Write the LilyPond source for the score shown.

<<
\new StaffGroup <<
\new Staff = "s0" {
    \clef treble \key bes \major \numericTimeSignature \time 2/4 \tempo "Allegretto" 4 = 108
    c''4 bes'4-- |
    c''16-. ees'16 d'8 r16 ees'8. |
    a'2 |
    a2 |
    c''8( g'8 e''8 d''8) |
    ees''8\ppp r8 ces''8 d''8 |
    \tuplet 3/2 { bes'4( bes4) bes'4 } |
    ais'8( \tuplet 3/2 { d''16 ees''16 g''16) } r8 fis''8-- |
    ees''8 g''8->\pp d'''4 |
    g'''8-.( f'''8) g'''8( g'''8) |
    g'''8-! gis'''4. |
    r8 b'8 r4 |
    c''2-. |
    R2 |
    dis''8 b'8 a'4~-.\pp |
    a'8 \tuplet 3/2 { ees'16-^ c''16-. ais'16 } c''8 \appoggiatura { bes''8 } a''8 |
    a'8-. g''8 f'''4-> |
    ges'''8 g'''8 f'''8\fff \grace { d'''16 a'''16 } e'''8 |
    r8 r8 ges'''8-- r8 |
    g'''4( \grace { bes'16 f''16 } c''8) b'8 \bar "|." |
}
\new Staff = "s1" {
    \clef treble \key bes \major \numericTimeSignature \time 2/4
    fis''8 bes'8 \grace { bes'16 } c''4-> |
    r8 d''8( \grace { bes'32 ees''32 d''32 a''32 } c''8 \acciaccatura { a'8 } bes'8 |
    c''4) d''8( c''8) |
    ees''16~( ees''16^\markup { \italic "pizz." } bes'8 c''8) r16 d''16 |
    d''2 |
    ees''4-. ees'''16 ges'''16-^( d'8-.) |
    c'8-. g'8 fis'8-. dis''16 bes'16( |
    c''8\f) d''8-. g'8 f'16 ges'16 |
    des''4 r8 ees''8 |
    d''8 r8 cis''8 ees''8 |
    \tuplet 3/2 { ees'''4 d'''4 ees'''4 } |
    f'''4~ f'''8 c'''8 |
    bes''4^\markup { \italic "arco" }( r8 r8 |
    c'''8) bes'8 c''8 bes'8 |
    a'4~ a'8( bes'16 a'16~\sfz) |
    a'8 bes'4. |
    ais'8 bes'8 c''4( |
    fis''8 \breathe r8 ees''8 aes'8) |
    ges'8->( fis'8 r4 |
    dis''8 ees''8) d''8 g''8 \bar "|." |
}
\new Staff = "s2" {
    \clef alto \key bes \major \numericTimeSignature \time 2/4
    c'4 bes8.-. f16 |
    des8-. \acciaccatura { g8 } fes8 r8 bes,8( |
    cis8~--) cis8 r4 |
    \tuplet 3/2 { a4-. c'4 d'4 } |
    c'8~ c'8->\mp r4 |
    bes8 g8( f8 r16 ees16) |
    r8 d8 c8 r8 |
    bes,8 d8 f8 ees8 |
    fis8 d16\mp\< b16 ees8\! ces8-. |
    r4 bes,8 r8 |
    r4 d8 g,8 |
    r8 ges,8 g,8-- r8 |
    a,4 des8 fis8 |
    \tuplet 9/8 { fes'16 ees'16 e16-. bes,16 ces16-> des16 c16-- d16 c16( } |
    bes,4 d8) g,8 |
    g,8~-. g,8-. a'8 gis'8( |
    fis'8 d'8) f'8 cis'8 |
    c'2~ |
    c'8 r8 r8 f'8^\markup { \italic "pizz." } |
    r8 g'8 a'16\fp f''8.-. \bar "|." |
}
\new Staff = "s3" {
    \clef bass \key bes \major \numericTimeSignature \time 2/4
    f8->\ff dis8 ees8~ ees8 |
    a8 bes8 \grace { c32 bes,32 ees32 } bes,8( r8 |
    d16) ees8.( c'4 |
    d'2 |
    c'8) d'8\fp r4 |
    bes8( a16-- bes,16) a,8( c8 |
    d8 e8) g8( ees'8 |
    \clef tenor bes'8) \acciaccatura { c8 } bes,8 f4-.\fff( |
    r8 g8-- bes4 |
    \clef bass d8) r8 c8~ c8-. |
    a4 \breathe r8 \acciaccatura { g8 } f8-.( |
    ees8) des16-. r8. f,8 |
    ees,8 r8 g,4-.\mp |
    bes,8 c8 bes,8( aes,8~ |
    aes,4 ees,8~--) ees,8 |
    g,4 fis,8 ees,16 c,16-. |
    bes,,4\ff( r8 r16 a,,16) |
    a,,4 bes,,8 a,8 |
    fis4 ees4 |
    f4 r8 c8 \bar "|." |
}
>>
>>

TASK GOAL: Locate every line of the items above that contains the string "breathe", treating uppercase and lowercase as different, and copy each such line.

TASK SOLUTION:
    fis''8 \breathe r8 ees''8 aes'8) |
    a4 \breathe r8 \acciaccatura { g8 } f8-.( |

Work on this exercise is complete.